++++ Stored data

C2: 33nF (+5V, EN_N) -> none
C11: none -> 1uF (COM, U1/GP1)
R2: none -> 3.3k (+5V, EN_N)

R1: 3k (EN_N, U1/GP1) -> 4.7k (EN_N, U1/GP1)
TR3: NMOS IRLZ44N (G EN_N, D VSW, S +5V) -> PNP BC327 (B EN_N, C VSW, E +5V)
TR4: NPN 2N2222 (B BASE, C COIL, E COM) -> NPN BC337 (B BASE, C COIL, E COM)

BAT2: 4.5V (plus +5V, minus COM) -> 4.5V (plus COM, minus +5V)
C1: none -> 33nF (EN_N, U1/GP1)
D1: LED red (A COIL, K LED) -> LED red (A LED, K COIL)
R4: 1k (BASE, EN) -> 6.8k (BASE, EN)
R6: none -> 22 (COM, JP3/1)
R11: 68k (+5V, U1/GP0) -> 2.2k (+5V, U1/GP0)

++++++++
++++ Stored data

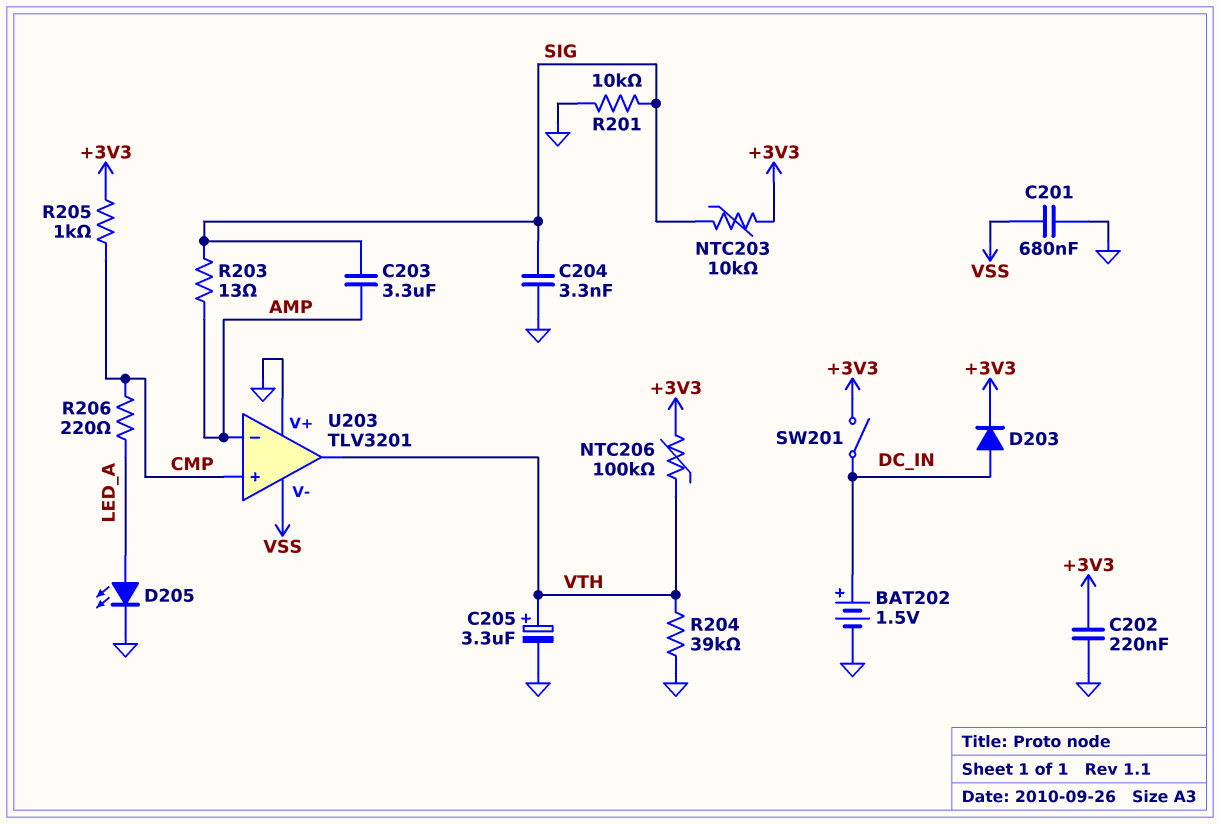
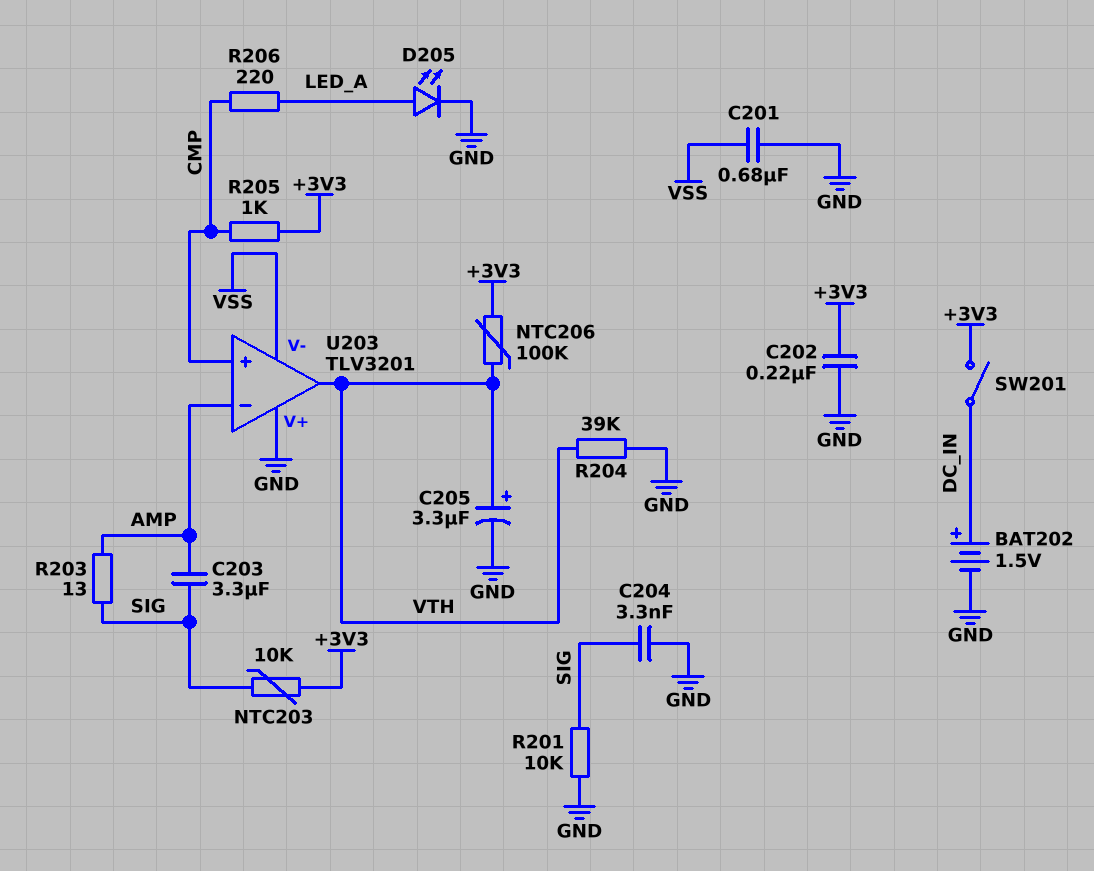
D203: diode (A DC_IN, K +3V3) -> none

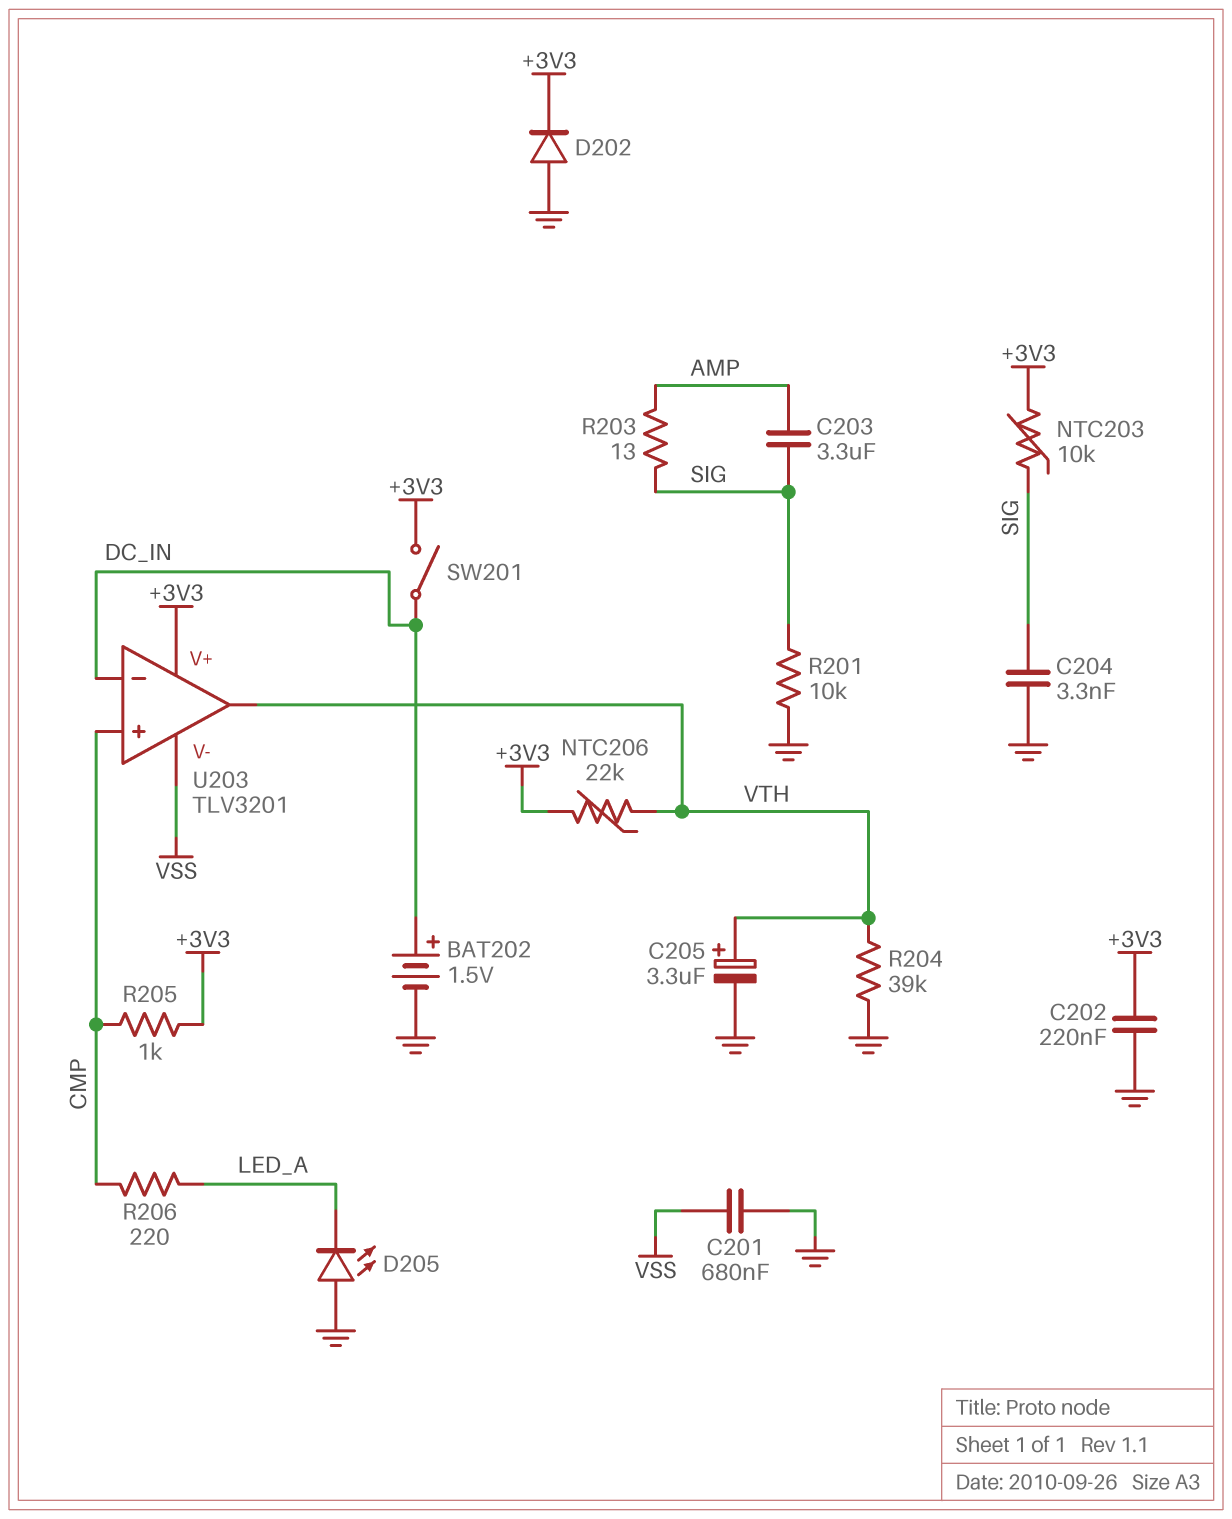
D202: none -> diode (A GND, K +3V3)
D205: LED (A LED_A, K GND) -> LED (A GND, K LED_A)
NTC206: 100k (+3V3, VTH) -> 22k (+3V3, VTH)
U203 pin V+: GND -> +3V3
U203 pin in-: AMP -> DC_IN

++++++++

§ Exercise details: After locating the line with "C2: 33nF (+5V, EN_N) -> none" above, return that line and every later line through the one with "R11: 68k (+5V, U1/GP0) -> 2.2k (+5V, U1/GP0)", word for word and with nothing else.

§ Solution to the exercise:
C2: 33nF (+5V, EN_N) -> none
C11: none -> 1uF (COM, U1/GP1)
R2: none -> 3.3k (+5V, EN_N)

R1: 3k (EN_N, U1/GP1) -> 4.7k (EN_N, U1/GP1)
TR3: NMOS IRLZ44N (G EN_N, D VSW, S +5V) -> PNP BC327 (B EN_N, C VSW, E +5V)
TR4: NPN 2N2222 (B BASE, C COIL, E COM) -> NPN BC337 (B BASE, C COIL, E COM)

BAT2: 4.5V (plus +5V, minus COM) -> 4.5V (plus COM, minus +5V)
C1: none -> 33nF (EN_N, U1/GP1)
D1: LED red (A COIL, K LED) -> LED red (A LED, K COIL)
R4: 1k (BASE, EN) -> 6.8k (BASE, EN)
R6: none -> 22 (COM, JP3/1)
R11: 68k (+5V, U1/GP0) -> 2.2k (+5V, U1/GP0)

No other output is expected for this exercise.